• [EXERCISE AIM] The records below are to be copied word for word, with every picture left out.
(LISTED RECORDS Opens)
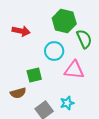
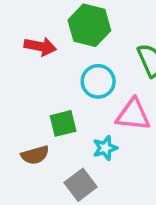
green hexagon: (64, 21) -> (89, 25), moved
cyan star: (67, 103) -> (105, 148), moved

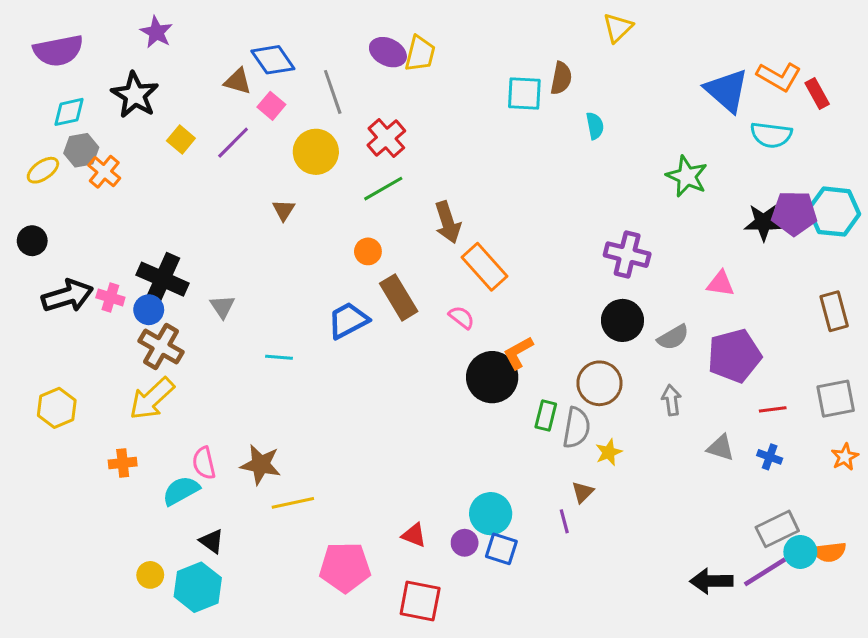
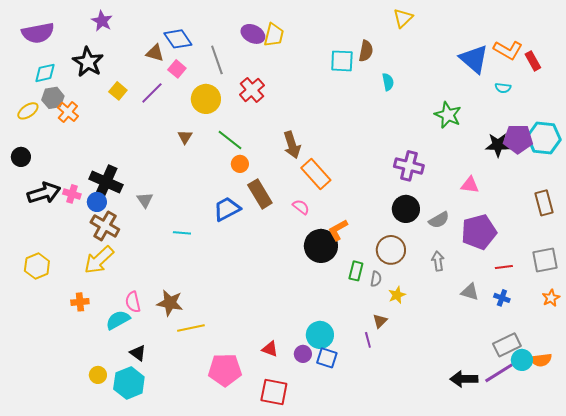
cyan semicircle: (771, 135) -> (503, 88), size x0.6
green line: (383, 189) -> (230, 140), moved, turned 68
gray semicircle: (576, 428) -> (376, 279), size x0.6

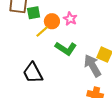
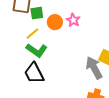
yellow line: (42, 31) -> (32, 34), moved
green L-shape: (66, 48) -> (37, 50), moved

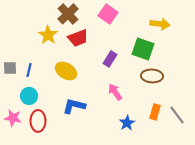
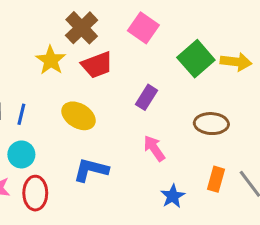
yellow arrow: (160, 24) -> (236, 62), moved
green square: (143, 49) -> (196, 59), moved, turned 30

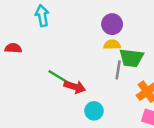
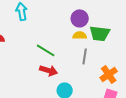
green trapezoid: (131, 58) -> (100, 33), moved
green line: (59, 77) -> (46, 50), moved

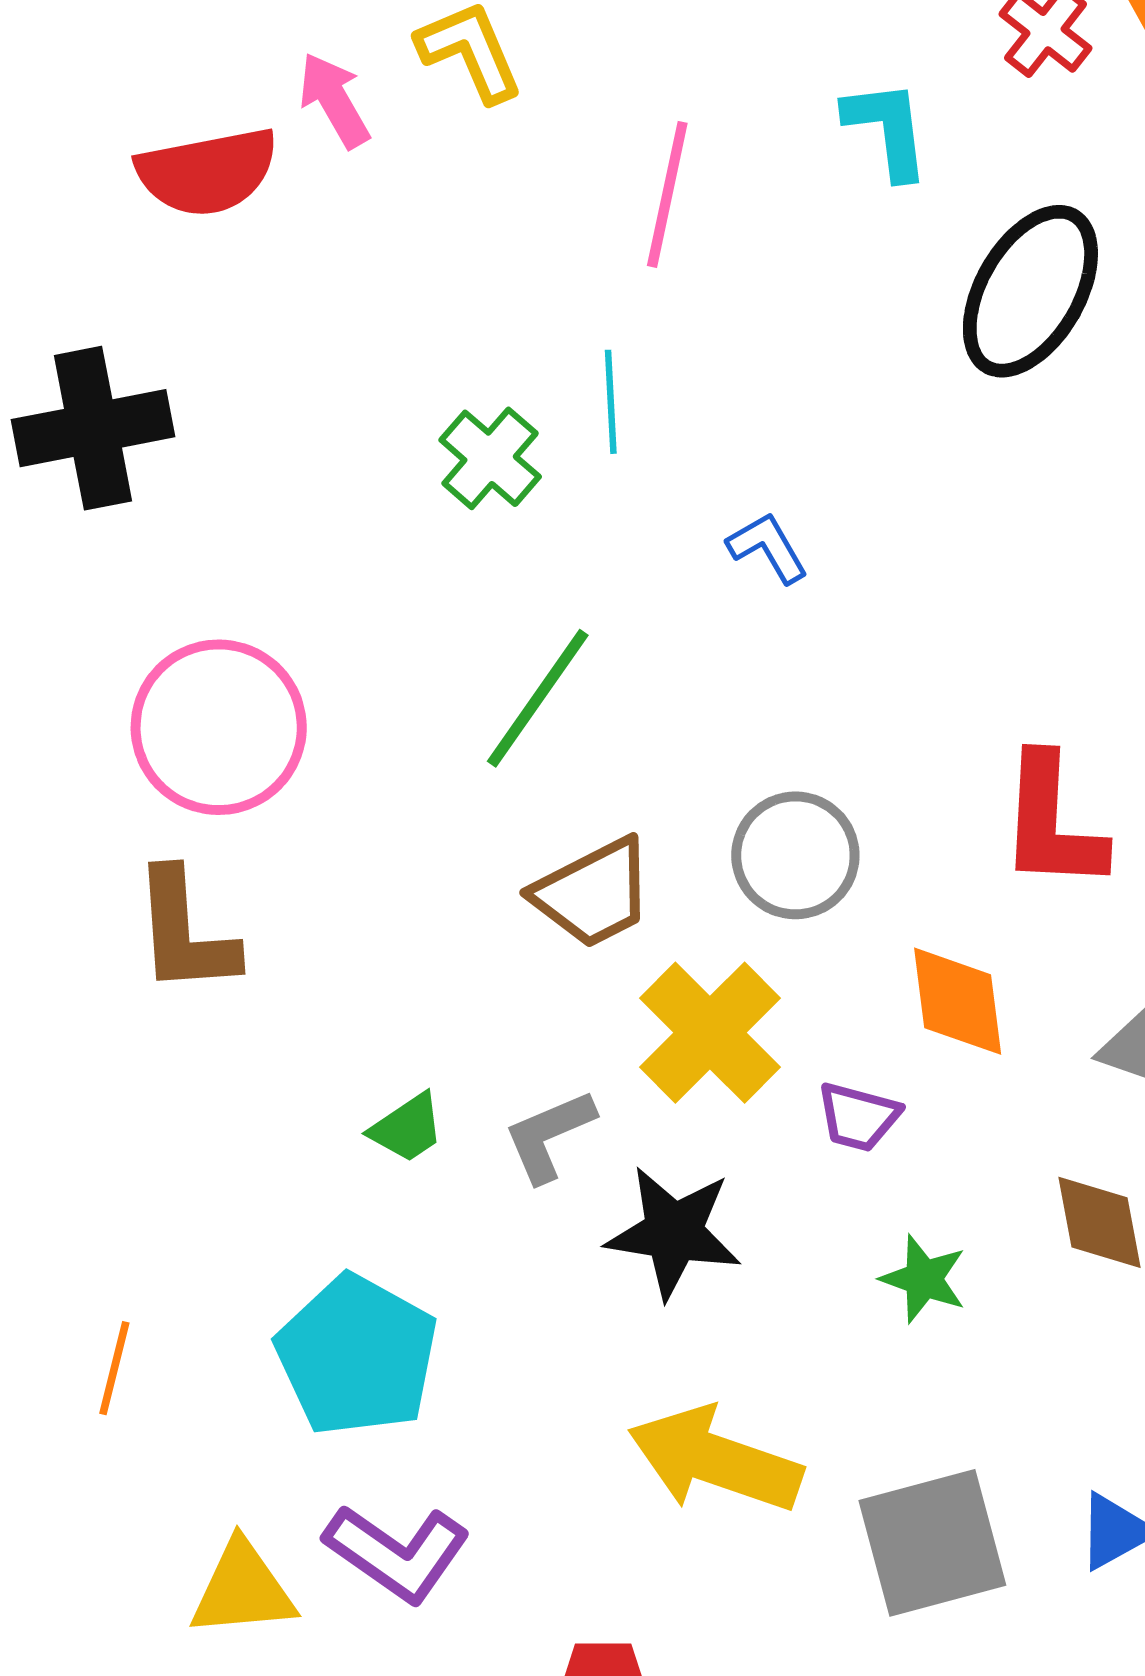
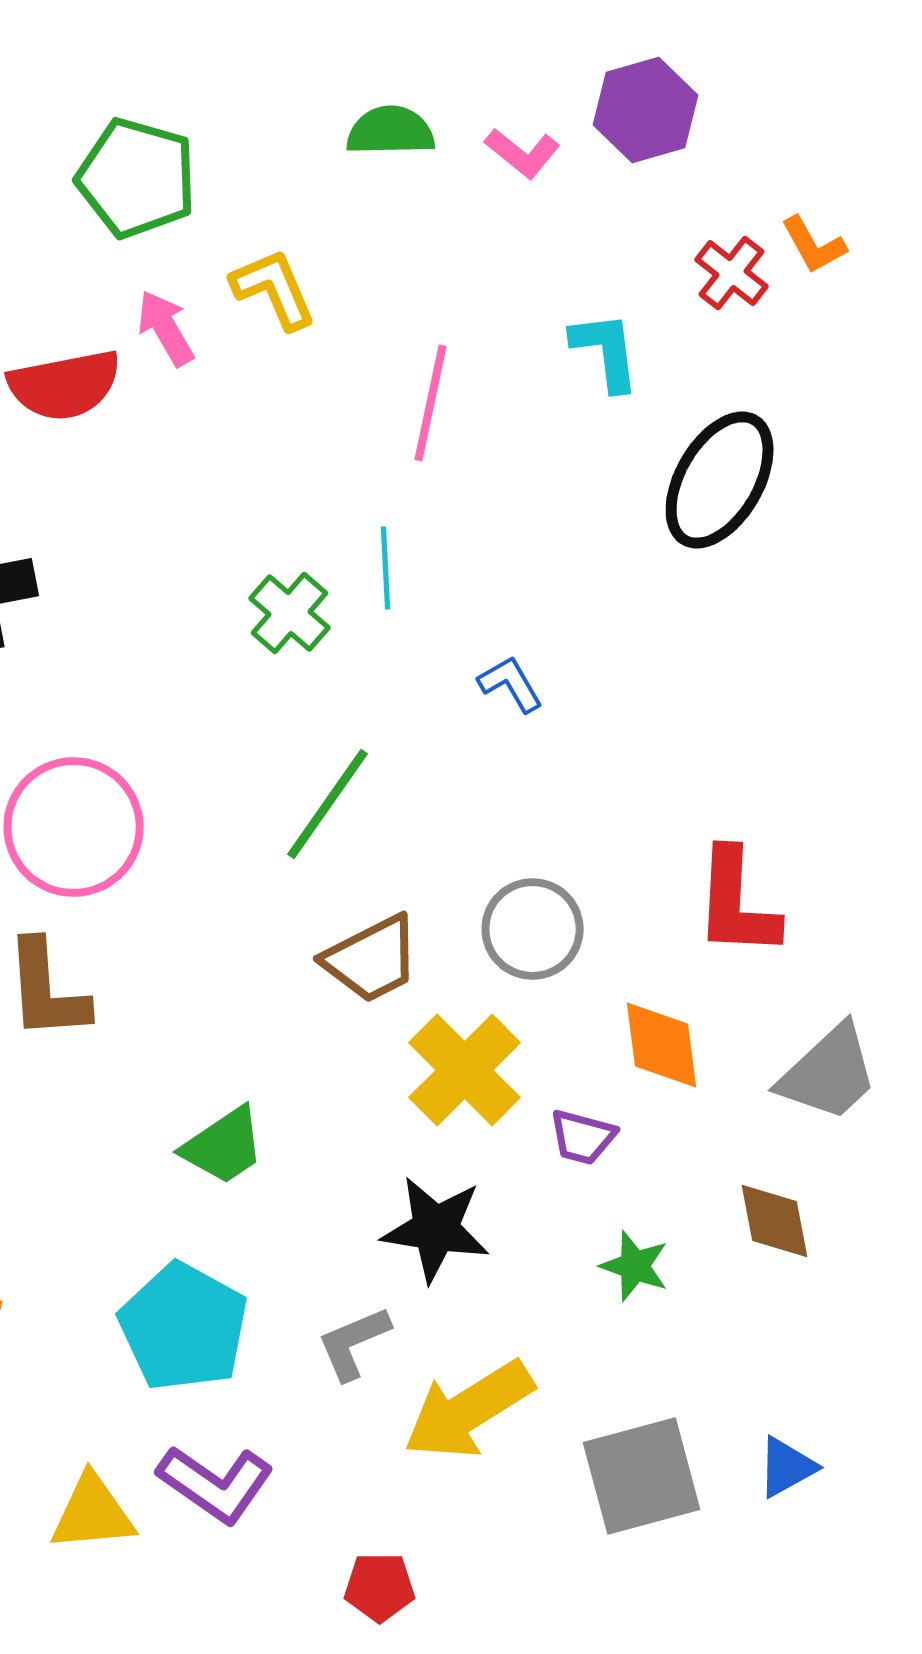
green trapezoid: (407, 1128) -> (224, 1146), size x1.4
gray L-shape: (549, 1136) -> (354, 1343), moved
yellow arrow: (715, 1460) -> (469, 1410), turned -51

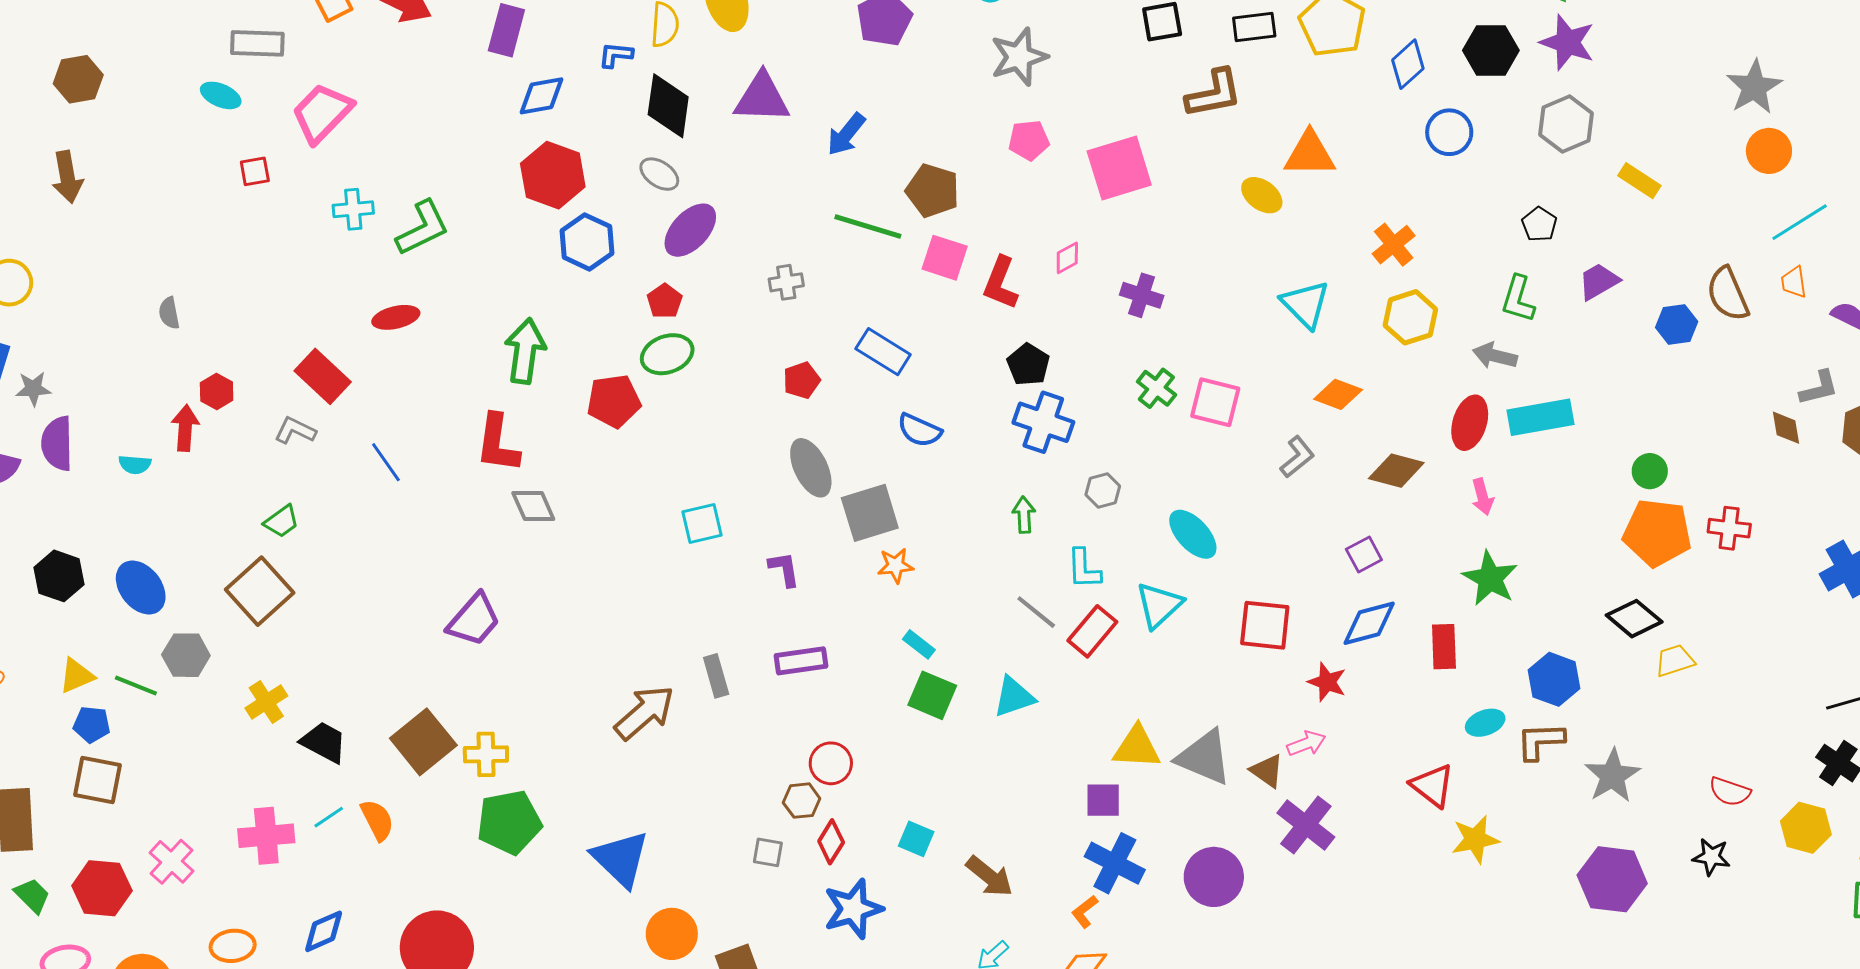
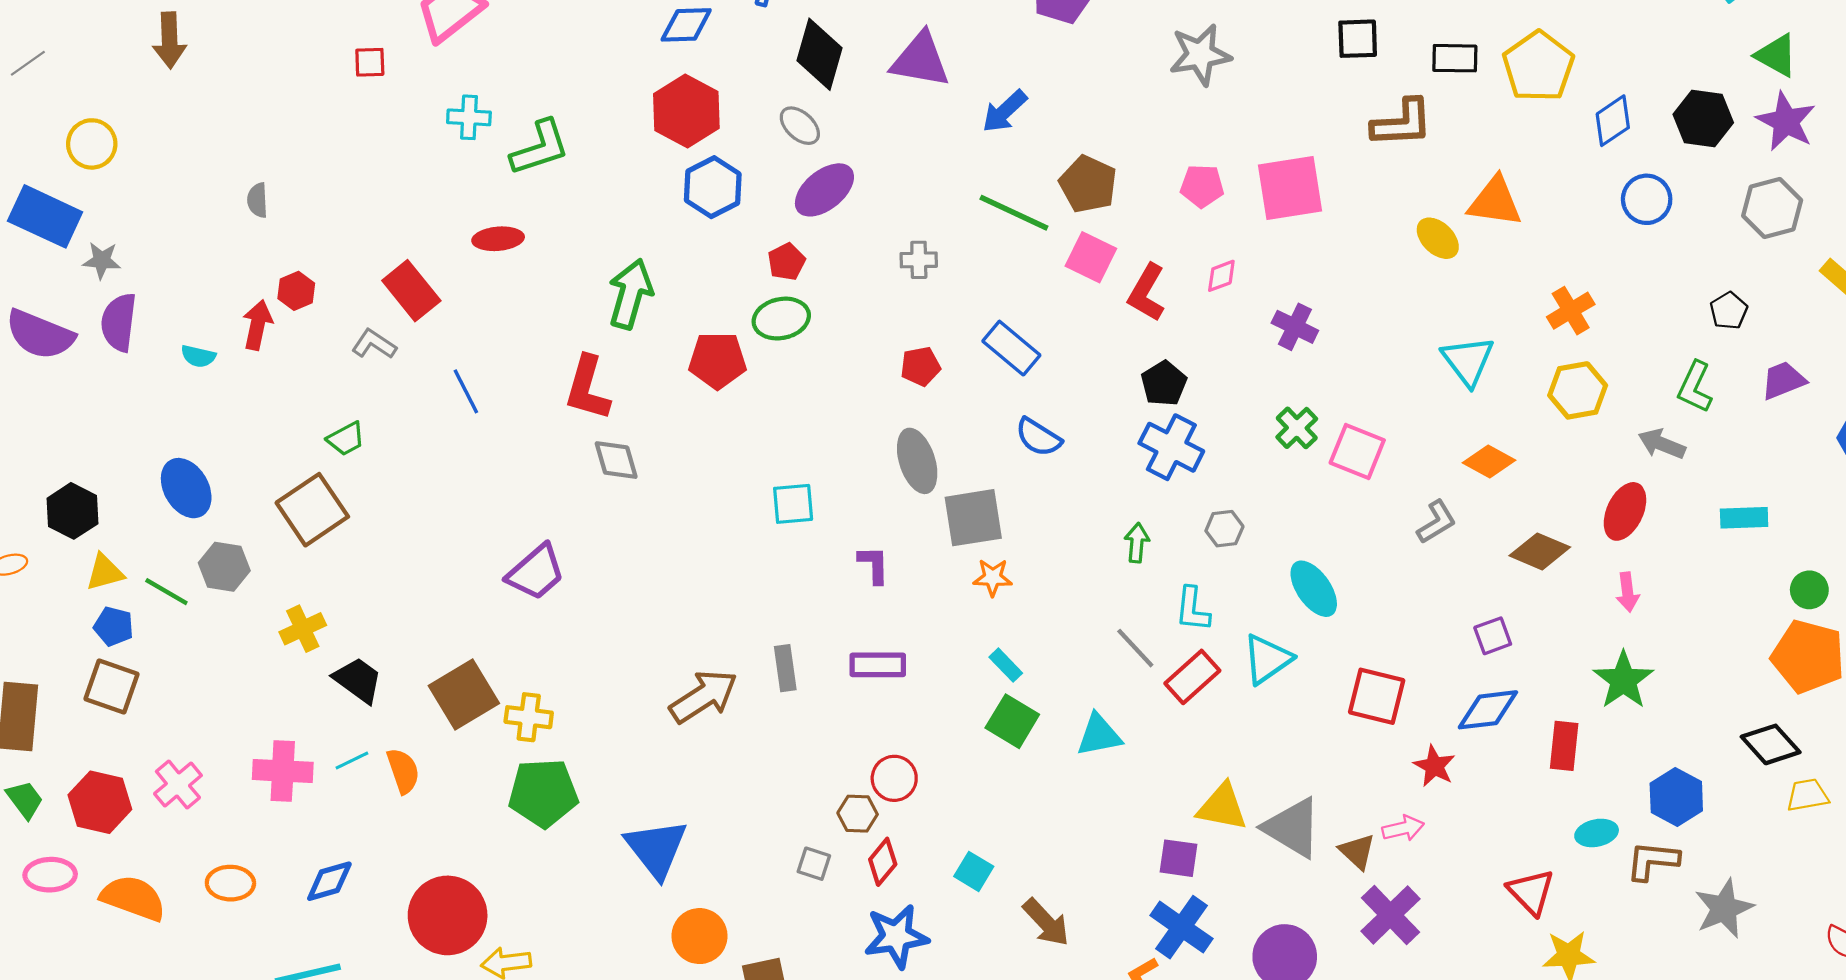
pink pentagon: (1029, 140) -> (1202, 186), moved
cyan rectangle: (1541, 417) -> (1744, 518), moved, size x0.7
black hexagon: (59, 576) -> (72, 511), moved

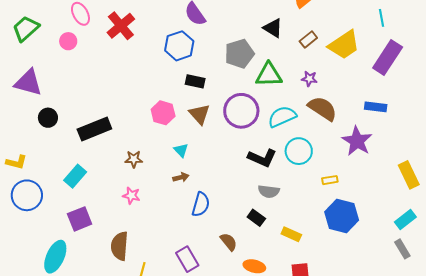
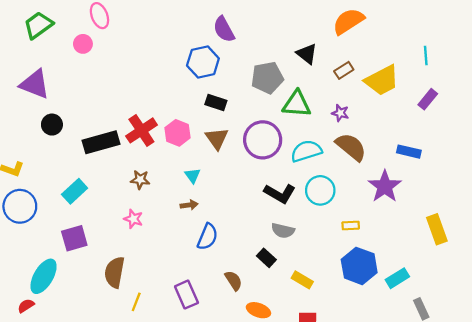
red cross: (121, 26) -> (141, 130), moved
purple rectangle: (388, 57) -> (428, 99), size x0.6
cyan rectangle: (405, 220) -> (397, 278), moved

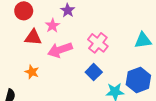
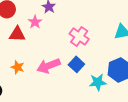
pink arrow: (60, 50) -> (48, 66), moved

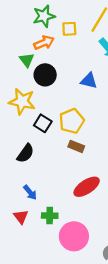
(LISTED RECORDS Closes)
• [OUTPUT OF THE EXERCISE]
green hexagon: (64, 21) -> (89, 25), moved
cyan star: (67, 103) -> (105, 148), moved

cyan semicircle: (771, 135) -> (503, 88), size x0.6
green line: (383, 189) -> (230, 140), moved, turned 68
gray semicircle: (576, 428) -> (376, 279), size x0.6

yellow line: (42, 31) -> (32, 34), moved
green L-shape: (66, 48) -> (37, 50), moved

yellow arrow: (160, 24) -> (236, 62), moved
green square: (143, 49) -> (196, 59), moved, turned 30

green trapezoid: (131, 58) -> (100, 33), moved
green line: (59, 77) -> (46, 50), moved

green trapezoid: (407, 1128) -> (224, 1146), size x1.4
gray L-shape: (549, 1136) -> (354, 1343), moved
yellow arrow: (715, 1460) -> (469, 1410), turned -51

pink pentagon: (1029, 140) -> (1202, 186), moved
cyan rectangle: (1541, 417) -> (1744, 518), moved, size x0.7
black hexagon: (59, 576) -> (72, 511), moved

red cross: (121, 26) -> (141, 130), moved
purple rectangle: (388, 57) -> (428, 99), size x0.6
cyan rectangle: (405, 220) -> (397, 278), moved

pink arrow: (60, 50) -> (48, 66), moved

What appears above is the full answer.